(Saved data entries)
···

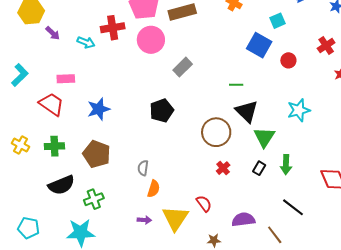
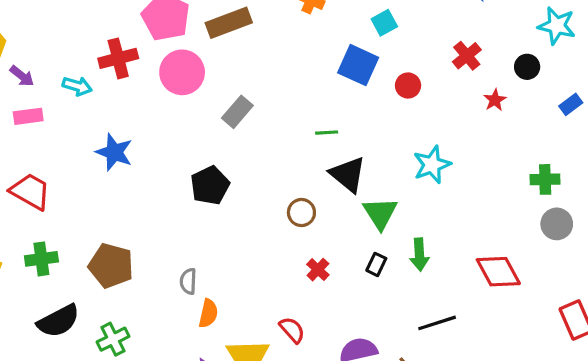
pink rectangle: (66, 79) -> (28, 116), moved
blue star: (99, 109) -> (114, 152), moved, turned -30
brown circle: (216, 132) -> (301, 212), size x0.6
black line: (293, 207) -> (437, 323), turned -50

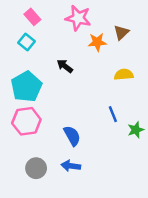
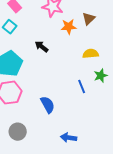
green star: (136, 130) -> (101, 76), moved
blue arrow: (71, 166) -> (69, 138), moved

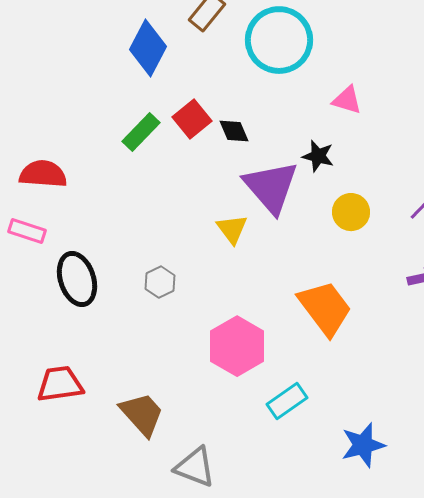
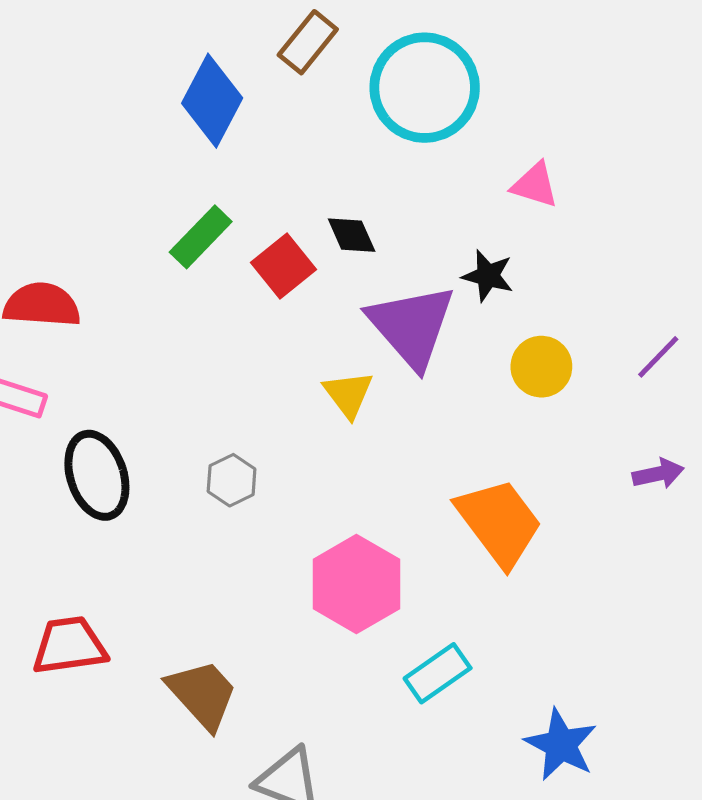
red square: (192, 119) -> (283, 266), moved
blue star: (363, 445) -> (561, 745), turned -30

···

What is needed is an exact copy of the lines from the line with "blue star: (99, 109)" to the end of the data above, both included, without any pictures.

**Result below**:
blue star: (99, 109) -> (114, 152), moved, turned -30
brown circle: (216, 132) -> (301, 212), size x0.6
black line: (293, 207) -> (437, 323), turned -50

green star: (136, 130) -> (101, 76), moved
blue arrow: (71, 166) -> (69, 138), moved

red square: (192, 119) -> (283, 266), moved
blue star: (363, 445) -> (561, 745), turned -30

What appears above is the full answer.